**Assignment:** Search the entries below for "brush". Report each line where it occurs.
Start of Block
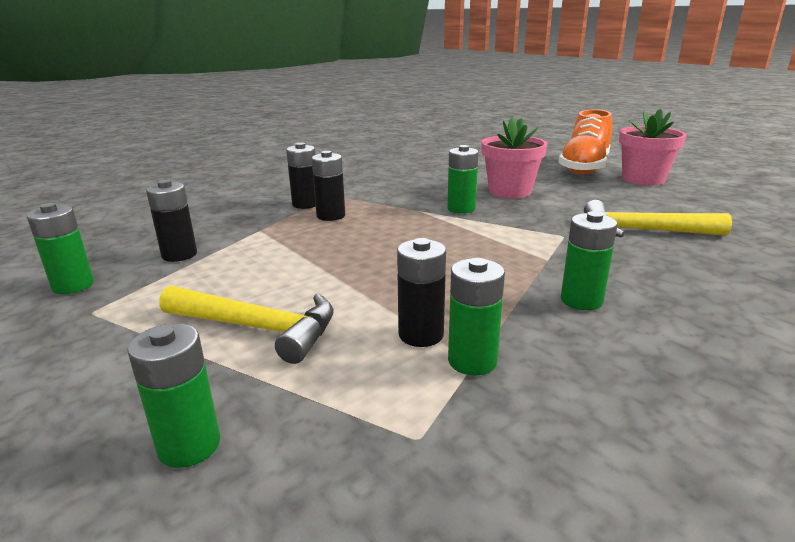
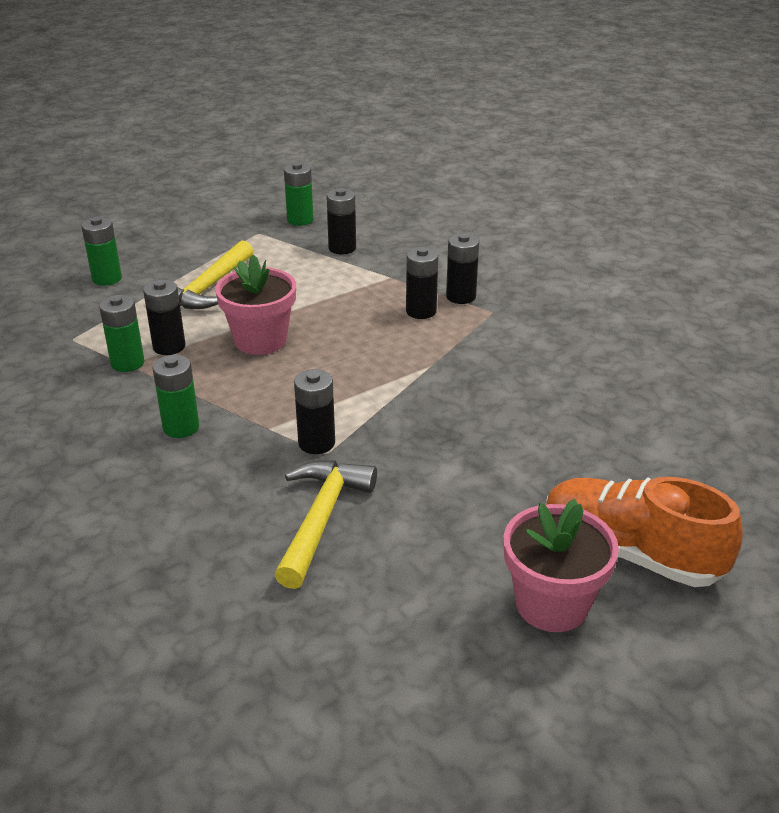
camera: 95 degrees right, 10 degrees up
green battery [447,145,478,214] -> none
pink flower pot [481,117,548,198] -> pink flower pot moved to [215,255,296,355]
none -> black battery [294,369,335,454]

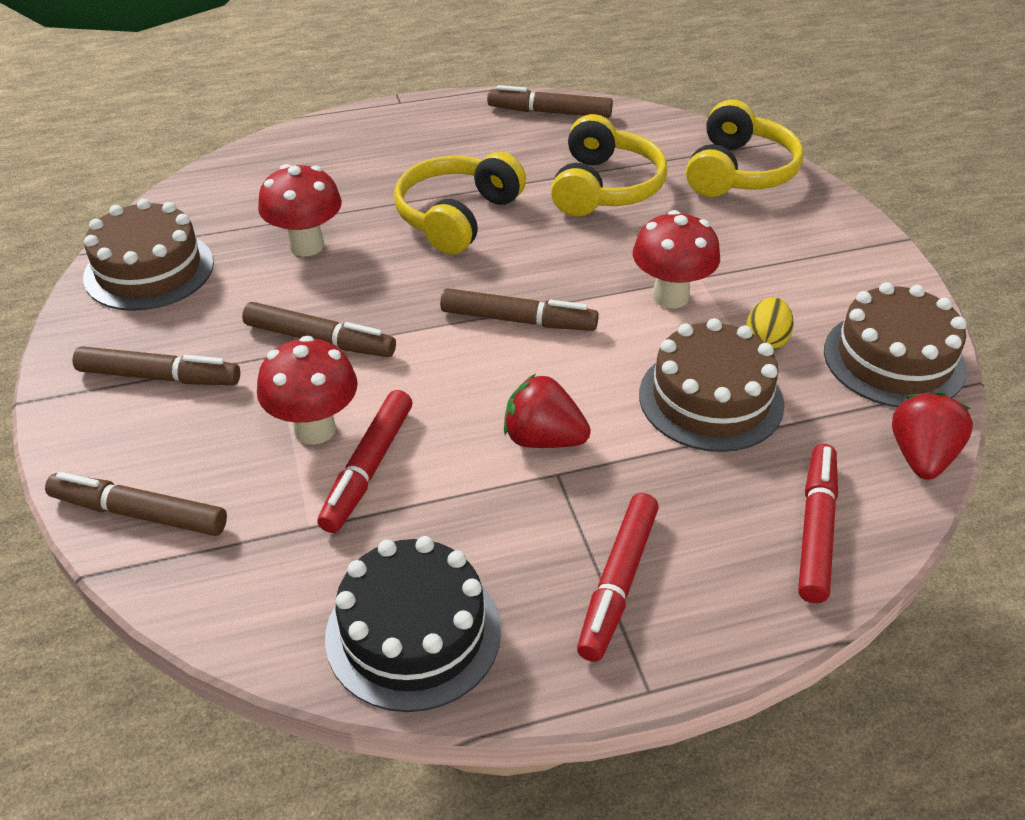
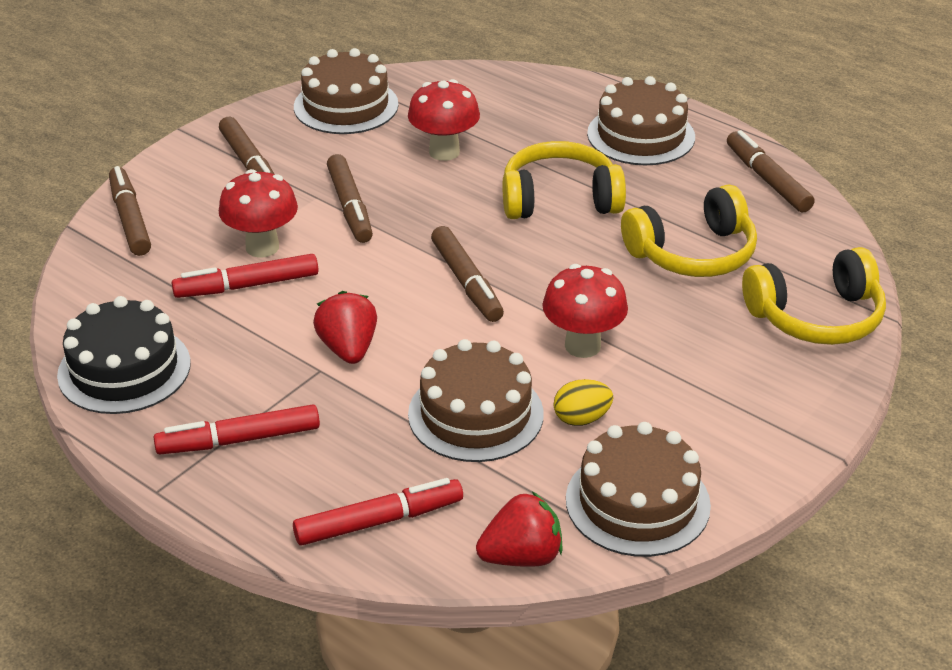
camera: 55 degrees right, 5 degrees down
none -> brown cake [587,76,695,165]

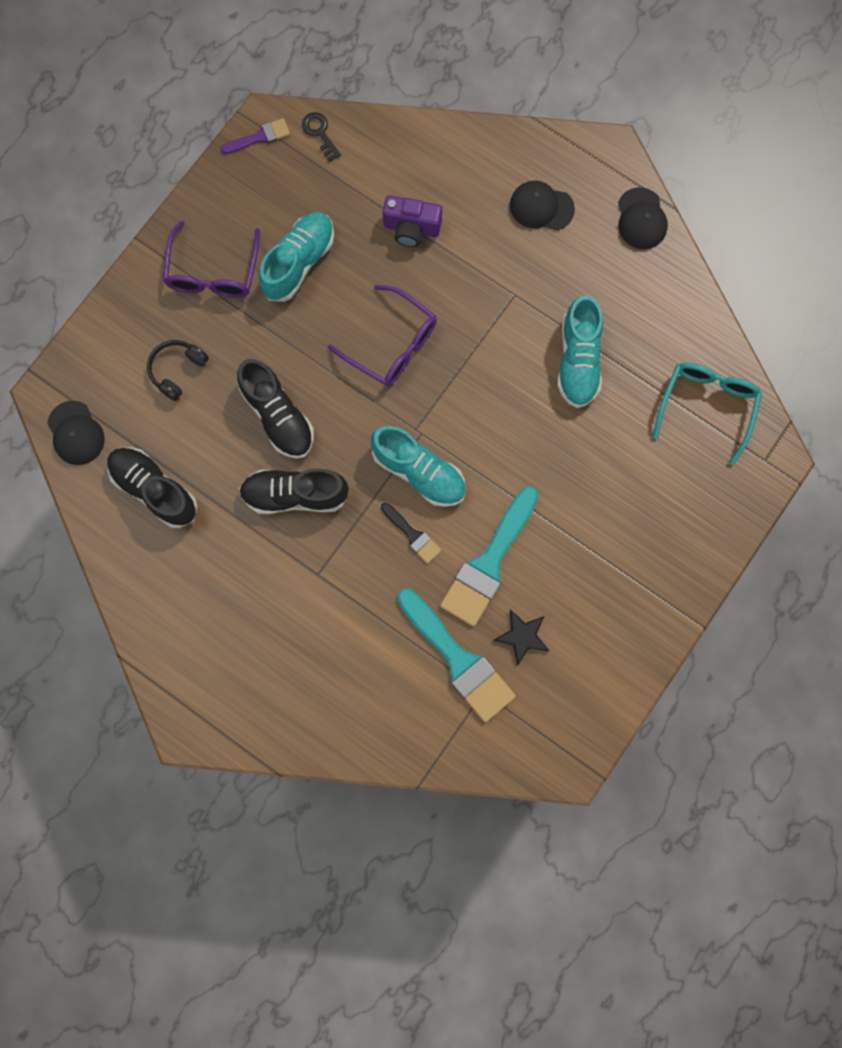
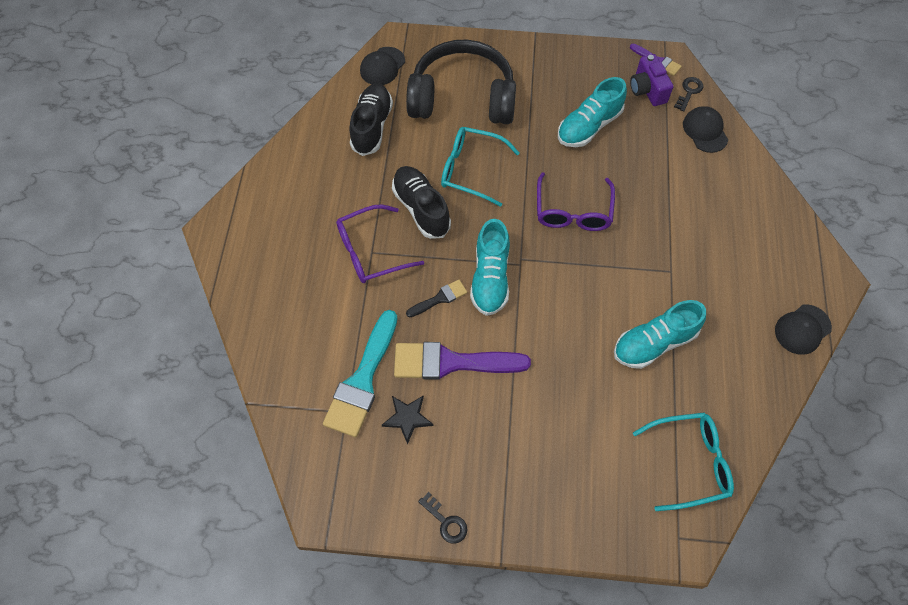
camera: 60 degrees right, 15 degrees down
black headphones [147,340,209,401] -> black headphones [406,40,516,124], size x2.37
purple glasses [163,221,260,297] -> purple glasses moved to [336,205,424,283]
black shoe [237,359,314,459] -> turquoise glasses [441,127,520,207]
turquoise shoe [259,212,334,302] -> turquoise shoe turned 135 degrees clockwise [558,77,627,147]
black brush [381,503,441,564] -> black brush turned 135 degrees counterclockwise [406,280,467,317]
purple camera [383,195,442,247] -> purple camera moved to [630,54,673,106]
turquoise brush [440,486,538,626] -> purple brush [394,342,531,380]
black cap [510,180,575,230] -> black cap moved to [683,106,728,153]
none -> black key [418,492,467,544]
End of Block
**Solution:**
black brush [381,503,441,564] -> black brush turned 135 degrees counterclockwise [406,280,467,317]
turquoise brush [440,486,538,626] -> purple brush [394,342,531,380]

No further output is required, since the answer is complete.